* Task input *
====

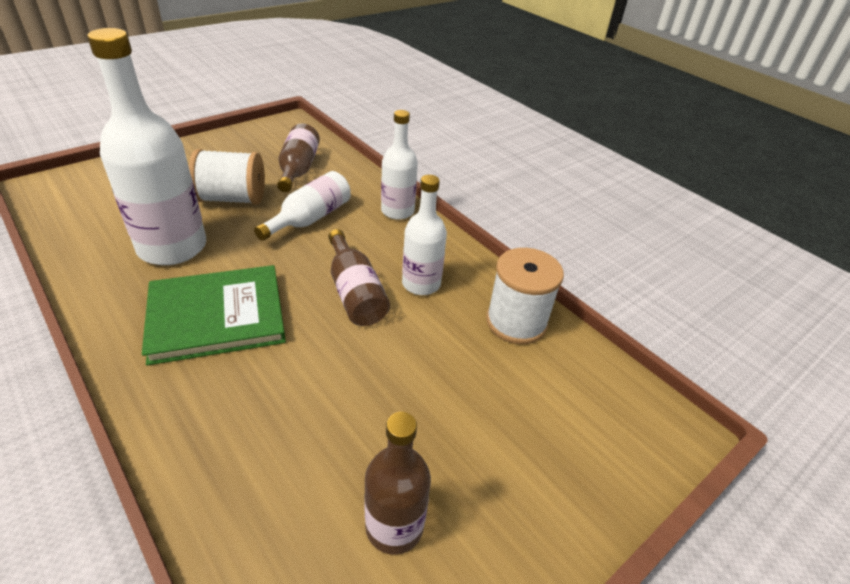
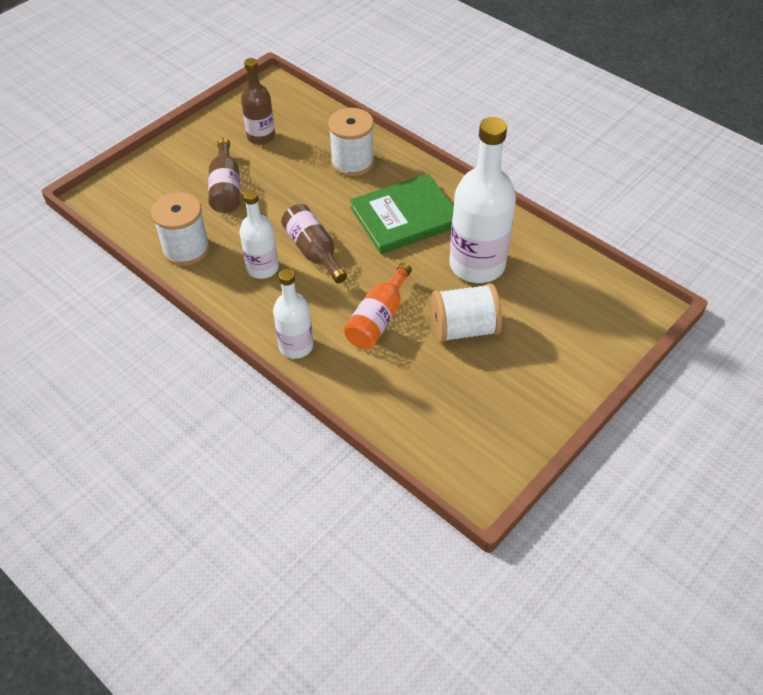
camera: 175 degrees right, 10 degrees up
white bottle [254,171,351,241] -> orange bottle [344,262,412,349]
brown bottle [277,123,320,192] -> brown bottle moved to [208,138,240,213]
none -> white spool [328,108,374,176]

====

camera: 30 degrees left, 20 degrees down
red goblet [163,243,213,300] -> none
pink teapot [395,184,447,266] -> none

====

* Your goal *
Your answer should be the lines above from the one containing "camera: 30 degrees left, 20 degrees down" through the one containing "pink teapot [395,184,447,266] -> none", copied exactly and with both ends kept.

* Solution for this task *
camera: 30 degrees left, 20 degrees down
red goblet [163,243,213,300] -> none
pink teapot [395,184,447,266] -> none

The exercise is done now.